Below are some records. Return exactly the lines from the one containing "type=delete; before=pill shape (crimson);" through the one containing "type=move; before=stuffed bear", both included, and only those.

:::

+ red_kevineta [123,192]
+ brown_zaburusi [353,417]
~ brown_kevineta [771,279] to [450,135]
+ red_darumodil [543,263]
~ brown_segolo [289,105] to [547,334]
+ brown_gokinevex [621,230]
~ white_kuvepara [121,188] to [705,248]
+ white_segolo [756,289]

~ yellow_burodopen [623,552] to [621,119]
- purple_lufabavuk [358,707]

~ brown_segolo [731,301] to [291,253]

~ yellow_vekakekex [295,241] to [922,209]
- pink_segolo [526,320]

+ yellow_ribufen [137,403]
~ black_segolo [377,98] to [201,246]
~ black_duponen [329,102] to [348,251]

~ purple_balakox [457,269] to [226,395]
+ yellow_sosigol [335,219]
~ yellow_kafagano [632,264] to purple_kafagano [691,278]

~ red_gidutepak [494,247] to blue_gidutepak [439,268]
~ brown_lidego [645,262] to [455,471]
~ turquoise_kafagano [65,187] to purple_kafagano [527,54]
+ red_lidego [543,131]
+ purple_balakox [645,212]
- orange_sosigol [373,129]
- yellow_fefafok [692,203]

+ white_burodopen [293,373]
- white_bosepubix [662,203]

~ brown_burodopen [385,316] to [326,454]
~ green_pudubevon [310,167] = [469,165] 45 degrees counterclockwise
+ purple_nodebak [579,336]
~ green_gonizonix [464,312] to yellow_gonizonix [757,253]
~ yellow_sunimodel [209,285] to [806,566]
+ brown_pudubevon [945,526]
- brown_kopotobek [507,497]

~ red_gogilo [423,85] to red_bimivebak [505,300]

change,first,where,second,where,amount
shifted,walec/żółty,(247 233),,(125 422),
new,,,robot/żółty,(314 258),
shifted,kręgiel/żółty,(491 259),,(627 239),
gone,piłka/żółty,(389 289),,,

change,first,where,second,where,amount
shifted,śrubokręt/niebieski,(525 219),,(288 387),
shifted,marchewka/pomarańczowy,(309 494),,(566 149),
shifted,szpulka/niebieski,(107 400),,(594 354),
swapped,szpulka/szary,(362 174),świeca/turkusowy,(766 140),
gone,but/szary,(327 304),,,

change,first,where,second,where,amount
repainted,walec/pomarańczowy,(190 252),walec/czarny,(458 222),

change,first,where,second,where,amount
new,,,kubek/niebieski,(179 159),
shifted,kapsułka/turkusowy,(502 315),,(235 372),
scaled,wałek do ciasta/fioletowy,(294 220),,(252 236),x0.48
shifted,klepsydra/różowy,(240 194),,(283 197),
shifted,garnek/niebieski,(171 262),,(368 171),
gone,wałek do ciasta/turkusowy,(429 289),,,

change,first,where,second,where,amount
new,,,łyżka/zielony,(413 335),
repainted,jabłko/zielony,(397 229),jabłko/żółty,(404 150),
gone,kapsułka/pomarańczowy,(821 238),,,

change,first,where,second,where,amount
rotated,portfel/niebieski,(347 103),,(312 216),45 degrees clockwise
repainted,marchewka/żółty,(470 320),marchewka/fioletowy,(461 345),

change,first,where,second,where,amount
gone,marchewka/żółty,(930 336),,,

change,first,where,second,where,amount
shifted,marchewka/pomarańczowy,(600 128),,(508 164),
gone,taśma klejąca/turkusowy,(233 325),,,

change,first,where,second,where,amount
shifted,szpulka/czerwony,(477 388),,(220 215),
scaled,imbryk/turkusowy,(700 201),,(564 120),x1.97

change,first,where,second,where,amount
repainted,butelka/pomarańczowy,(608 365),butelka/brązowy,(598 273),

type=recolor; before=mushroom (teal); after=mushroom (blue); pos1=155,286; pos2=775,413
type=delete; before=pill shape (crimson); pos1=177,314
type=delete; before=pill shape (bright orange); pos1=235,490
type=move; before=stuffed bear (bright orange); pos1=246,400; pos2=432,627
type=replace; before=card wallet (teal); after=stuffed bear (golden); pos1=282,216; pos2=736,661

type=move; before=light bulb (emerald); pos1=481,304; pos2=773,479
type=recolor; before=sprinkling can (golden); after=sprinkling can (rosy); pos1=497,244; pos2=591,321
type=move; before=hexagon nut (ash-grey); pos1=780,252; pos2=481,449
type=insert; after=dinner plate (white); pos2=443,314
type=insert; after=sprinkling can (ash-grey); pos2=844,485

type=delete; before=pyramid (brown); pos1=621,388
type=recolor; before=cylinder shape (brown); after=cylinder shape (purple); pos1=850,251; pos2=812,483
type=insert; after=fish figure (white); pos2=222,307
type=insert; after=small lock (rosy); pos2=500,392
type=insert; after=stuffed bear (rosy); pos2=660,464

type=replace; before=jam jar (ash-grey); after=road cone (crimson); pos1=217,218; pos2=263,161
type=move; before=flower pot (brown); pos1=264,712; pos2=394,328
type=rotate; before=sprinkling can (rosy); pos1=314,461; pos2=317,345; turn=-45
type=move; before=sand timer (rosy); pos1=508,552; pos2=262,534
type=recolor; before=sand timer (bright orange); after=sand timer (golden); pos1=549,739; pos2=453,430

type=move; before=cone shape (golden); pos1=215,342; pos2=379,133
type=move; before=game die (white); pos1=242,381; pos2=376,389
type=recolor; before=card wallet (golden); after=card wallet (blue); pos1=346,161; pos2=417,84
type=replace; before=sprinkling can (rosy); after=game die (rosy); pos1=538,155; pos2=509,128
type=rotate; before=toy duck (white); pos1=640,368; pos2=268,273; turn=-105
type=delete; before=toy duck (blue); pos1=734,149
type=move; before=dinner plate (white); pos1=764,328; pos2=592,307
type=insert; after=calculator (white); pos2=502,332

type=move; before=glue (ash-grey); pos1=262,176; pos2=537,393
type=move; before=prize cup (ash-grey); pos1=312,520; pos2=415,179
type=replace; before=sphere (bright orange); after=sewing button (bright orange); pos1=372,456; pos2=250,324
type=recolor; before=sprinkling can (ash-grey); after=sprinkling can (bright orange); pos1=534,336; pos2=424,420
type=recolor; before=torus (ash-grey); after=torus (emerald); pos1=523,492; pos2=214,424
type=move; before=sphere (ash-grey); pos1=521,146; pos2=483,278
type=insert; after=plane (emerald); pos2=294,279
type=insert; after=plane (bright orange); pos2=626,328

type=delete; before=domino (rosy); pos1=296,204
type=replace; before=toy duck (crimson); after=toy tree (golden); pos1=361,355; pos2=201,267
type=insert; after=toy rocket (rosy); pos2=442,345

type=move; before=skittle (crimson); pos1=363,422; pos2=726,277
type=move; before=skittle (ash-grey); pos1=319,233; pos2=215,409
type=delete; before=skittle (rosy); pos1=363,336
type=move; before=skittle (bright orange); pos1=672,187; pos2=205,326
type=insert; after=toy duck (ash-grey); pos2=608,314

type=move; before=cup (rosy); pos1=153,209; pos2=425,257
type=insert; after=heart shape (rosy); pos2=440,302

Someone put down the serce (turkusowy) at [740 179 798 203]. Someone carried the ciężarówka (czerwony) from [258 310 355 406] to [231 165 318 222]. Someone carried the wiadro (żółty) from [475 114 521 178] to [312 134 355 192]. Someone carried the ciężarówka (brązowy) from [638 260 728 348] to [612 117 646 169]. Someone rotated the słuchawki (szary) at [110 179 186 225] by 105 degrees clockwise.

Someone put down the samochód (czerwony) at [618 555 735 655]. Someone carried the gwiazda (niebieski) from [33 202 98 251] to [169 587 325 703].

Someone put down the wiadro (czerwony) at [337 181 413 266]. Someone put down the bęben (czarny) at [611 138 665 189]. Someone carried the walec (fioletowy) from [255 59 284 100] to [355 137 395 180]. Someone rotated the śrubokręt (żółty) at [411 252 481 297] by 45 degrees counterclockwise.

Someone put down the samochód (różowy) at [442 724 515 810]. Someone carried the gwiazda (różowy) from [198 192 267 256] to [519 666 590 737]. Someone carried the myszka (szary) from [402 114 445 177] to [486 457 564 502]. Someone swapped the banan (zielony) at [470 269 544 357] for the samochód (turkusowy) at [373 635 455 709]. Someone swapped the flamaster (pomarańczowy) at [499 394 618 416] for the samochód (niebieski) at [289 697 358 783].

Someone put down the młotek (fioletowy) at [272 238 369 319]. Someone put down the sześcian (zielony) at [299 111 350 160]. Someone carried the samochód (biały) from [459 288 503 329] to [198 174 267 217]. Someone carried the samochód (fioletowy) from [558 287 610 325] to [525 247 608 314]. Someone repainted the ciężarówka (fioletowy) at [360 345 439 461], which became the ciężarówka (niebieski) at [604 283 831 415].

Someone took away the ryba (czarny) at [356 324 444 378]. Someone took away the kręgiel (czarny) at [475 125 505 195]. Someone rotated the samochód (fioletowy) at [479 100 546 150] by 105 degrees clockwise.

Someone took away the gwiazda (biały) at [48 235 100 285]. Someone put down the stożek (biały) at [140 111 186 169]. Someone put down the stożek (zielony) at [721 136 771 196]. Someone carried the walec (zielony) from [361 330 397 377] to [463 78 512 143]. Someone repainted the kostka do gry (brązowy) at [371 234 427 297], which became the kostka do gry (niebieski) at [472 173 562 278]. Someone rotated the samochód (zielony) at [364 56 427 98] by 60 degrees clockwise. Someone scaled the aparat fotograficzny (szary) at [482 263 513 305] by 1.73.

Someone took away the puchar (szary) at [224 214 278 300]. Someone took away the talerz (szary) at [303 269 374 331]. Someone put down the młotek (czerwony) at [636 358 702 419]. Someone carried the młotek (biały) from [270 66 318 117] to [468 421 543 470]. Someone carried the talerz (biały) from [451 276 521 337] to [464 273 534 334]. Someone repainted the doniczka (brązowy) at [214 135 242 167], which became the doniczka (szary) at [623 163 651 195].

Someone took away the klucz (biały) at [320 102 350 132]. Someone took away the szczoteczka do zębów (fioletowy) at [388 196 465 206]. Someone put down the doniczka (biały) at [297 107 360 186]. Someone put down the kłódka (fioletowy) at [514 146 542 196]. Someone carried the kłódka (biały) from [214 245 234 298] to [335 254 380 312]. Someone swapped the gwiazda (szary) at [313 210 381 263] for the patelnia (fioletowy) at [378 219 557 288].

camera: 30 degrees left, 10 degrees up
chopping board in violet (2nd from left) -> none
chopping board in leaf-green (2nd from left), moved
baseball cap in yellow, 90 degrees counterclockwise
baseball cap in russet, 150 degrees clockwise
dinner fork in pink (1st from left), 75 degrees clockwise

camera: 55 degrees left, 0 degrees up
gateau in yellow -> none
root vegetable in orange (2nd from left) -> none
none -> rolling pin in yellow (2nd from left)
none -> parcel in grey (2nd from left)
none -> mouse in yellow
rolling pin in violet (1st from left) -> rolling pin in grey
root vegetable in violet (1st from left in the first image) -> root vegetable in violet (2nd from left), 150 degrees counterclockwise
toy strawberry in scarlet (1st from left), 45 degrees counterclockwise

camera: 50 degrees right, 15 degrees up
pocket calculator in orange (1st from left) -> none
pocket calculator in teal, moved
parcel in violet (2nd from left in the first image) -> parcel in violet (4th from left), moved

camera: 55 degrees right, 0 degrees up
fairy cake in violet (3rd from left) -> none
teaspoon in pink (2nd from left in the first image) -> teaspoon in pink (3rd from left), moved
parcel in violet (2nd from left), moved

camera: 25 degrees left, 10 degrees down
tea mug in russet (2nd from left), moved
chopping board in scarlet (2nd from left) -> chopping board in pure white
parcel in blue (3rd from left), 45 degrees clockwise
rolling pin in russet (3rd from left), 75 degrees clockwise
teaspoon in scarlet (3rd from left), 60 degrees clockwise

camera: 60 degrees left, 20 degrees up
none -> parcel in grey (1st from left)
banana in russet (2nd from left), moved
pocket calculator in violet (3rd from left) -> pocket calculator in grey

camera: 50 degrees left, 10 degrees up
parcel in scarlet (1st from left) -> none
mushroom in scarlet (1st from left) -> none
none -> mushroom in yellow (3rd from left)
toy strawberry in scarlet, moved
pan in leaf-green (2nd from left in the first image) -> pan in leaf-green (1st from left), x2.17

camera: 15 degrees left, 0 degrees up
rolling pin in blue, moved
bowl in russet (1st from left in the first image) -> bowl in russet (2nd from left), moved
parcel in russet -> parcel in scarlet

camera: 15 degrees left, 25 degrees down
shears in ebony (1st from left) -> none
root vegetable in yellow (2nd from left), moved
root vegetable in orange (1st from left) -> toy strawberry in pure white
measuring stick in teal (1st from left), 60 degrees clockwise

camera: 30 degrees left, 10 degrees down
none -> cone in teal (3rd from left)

:::

• **Your solution**
type=delete; before=pill shape (crimson); pos1=177,314
type=delete; before=pill shape (bright orange); pos1=235,490
type=move; before=stuffed bear (bright orange); pos1=246,400; pos2=432,627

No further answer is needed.